=== Begin Enclosure ===

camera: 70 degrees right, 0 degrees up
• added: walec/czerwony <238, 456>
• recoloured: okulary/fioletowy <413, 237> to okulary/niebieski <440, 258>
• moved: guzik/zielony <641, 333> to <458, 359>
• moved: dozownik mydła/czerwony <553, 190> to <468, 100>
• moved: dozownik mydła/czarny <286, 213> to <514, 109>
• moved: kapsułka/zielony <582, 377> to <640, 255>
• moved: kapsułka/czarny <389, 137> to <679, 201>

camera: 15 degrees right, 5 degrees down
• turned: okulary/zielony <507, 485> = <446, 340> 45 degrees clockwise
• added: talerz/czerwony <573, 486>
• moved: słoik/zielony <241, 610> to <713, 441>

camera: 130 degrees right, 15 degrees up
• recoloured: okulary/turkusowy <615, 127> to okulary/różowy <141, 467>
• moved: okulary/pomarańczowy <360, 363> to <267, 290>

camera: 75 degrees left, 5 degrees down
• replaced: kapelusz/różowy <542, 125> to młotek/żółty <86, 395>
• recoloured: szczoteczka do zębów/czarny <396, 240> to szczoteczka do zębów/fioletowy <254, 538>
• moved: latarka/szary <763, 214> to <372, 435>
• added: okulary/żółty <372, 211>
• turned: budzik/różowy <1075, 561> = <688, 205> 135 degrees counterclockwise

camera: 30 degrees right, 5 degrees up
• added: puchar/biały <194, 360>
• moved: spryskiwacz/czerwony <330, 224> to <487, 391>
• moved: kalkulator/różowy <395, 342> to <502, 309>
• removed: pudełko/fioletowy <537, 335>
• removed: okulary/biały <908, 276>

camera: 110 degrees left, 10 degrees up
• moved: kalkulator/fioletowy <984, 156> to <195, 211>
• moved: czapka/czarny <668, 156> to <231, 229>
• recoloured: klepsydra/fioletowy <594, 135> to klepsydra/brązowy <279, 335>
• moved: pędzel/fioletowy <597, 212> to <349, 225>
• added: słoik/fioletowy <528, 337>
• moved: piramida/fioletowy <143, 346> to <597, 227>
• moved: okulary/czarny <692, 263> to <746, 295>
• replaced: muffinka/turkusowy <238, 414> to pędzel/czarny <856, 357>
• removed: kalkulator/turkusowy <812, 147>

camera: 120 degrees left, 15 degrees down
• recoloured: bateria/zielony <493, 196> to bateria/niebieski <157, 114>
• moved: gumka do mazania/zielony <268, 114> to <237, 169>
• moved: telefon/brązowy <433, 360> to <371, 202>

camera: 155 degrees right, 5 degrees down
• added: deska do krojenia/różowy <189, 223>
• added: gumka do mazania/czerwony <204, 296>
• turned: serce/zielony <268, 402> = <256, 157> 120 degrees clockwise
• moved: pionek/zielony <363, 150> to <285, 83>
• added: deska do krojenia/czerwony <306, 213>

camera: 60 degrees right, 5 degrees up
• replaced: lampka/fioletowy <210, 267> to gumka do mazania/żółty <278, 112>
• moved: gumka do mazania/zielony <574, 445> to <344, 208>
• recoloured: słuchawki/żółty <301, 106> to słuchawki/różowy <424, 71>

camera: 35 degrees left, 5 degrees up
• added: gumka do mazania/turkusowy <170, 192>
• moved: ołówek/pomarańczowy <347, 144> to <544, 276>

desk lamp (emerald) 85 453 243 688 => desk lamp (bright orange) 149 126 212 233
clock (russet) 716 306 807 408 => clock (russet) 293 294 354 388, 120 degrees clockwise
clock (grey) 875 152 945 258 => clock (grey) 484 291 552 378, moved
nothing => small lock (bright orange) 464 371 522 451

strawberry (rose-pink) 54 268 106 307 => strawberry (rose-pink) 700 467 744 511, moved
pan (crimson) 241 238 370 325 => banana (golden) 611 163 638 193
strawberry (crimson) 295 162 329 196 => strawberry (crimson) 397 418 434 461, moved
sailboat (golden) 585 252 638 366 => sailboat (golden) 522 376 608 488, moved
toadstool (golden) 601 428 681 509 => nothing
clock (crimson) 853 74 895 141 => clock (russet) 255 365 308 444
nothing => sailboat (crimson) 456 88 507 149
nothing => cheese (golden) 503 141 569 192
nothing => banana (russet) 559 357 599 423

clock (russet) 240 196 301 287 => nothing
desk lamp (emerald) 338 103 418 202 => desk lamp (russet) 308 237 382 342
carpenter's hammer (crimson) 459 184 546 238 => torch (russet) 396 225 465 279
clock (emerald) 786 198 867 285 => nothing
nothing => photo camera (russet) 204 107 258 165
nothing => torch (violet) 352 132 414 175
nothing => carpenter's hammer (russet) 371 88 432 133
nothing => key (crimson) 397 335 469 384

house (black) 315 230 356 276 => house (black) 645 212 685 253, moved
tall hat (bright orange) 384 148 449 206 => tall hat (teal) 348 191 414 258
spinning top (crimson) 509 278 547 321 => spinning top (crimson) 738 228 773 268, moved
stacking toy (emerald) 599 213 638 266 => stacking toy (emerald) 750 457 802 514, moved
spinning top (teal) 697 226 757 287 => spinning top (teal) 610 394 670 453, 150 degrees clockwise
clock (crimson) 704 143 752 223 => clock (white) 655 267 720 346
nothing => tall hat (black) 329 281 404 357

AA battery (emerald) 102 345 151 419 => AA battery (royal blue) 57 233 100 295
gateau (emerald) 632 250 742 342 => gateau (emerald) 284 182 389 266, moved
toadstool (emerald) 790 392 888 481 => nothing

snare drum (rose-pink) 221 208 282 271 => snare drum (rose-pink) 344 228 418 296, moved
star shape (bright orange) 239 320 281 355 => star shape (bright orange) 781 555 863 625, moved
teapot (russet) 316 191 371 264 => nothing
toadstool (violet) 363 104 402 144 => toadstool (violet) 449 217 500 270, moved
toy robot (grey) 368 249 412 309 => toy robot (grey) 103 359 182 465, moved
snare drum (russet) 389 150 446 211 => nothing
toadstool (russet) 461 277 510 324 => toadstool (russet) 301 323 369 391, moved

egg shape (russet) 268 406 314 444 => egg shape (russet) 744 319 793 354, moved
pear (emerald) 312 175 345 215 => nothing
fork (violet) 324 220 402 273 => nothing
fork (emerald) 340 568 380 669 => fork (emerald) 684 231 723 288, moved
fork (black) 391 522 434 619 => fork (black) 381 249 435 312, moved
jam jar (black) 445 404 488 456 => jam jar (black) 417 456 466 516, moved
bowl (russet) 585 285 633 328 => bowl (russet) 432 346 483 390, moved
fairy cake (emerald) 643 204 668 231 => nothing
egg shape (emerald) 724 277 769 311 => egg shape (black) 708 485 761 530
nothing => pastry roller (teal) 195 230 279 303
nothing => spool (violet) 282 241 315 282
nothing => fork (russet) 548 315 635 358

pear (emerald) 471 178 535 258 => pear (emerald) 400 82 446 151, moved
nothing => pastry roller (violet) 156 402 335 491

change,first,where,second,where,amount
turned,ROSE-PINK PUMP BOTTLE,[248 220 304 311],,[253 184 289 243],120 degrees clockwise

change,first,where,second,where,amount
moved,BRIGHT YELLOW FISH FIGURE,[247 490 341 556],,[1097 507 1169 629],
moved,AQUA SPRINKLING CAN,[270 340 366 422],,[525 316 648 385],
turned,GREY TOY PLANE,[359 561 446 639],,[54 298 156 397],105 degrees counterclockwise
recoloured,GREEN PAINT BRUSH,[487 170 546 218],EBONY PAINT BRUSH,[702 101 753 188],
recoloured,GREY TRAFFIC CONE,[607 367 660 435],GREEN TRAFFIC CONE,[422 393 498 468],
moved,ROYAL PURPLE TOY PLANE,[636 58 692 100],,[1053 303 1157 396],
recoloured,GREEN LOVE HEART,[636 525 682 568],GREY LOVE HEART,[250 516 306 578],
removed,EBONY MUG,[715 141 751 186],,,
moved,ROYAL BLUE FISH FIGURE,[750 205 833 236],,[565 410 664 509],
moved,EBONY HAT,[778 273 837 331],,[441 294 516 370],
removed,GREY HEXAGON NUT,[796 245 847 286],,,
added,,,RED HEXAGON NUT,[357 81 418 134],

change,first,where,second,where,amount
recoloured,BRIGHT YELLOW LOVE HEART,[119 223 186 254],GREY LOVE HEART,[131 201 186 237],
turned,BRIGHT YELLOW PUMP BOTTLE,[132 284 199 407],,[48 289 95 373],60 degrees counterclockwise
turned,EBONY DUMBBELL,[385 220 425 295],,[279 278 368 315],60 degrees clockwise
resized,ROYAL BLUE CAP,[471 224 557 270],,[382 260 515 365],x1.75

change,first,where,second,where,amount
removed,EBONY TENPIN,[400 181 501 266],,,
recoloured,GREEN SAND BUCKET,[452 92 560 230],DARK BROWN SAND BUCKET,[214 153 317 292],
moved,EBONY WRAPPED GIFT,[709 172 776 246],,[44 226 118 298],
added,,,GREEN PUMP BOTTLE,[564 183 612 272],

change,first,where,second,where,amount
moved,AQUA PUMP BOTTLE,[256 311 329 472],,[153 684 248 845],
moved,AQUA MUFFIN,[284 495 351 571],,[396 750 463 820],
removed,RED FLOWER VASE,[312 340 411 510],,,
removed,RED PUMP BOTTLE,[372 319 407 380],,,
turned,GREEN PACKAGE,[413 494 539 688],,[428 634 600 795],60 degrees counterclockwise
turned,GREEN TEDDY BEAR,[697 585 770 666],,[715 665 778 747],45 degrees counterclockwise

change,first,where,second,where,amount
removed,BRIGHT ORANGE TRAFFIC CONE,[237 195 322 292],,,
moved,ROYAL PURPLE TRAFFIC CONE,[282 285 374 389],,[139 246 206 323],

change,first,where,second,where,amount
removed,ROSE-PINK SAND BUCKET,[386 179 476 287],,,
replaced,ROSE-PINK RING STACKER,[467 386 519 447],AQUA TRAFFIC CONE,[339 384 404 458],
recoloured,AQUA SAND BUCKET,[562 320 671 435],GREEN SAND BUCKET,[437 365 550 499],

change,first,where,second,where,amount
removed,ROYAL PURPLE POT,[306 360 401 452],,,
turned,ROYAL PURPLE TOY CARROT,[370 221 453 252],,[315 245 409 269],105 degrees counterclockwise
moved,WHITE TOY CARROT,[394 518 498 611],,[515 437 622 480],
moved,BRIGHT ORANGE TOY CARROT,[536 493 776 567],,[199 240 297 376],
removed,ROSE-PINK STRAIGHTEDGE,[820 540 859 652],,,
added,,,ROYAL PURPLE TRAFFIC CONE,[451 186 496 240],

=== End Enclosure ===

Your task is to restate, word for word, only those lines above that fall between the line holding "moved,ROYAL BLUE FISH" and the line holding "turned,GREEN PACKAGE,[413 494", inclusive.

moved,ROYAL BLUE FISH FIGURE,[750 205 833 236],,[565 410 664 509],
moved,EBONY HAT,[778 273 837 331],,[441 294 516 370],
removed,GREY HEXAGON NUT,[796 245 847 286],,,
added,,,RED HEXAGON NUT,[357 81 418 134],

change,first,where,second,where,amount
recoloured,BRIGHT YELLOW LOVE HEART,[119 223 186 254],GREY LOVE HEART,[131 201 186 237],
turned,BRIGHT YELLOW PUMP BOTTLE,[132 284 199 407],,[48 289 95 373],60 degrees counterclockwise
turned,EBONY DUMBBELL,[385 220 425 295],,[279 278 368 315],60 degrees clockwise
resized,ROYAL BLUE CAP,[471 224 557 270],,[382 260 515 365],x1.75

change,first,where,second,where,amount
removed,EBONY TENPIN,[400 181 501 266],,,
recoloured,GREEN SAND BUCKET,[452 92 560 230],DARK BROWN SAND BUCKET,[214 153 317 292],
moved,EBONY WRAPPED GIFT,[709 172 776 246],,[44 226 118 298],
added,,,GREEN PUMP BOTTLE,[564 183 612 272],

change,first,where,second,where,amount
moved,AQUA PUMP BOTTLE,[256 311 329 472],,[153 684 248 845],
moved,AQUA MUFFIN,[284 495 351 571],,[396 750 463 820],
removed,RED FLOWER VASE,[312 340 411 510],,,
removed,RED PUMP BOTTLE,[372 319 407 380],,,
turned,GREEN PACKAGE,[413 494 539 688],,[428 634 600 795],60 degrees counterclockwise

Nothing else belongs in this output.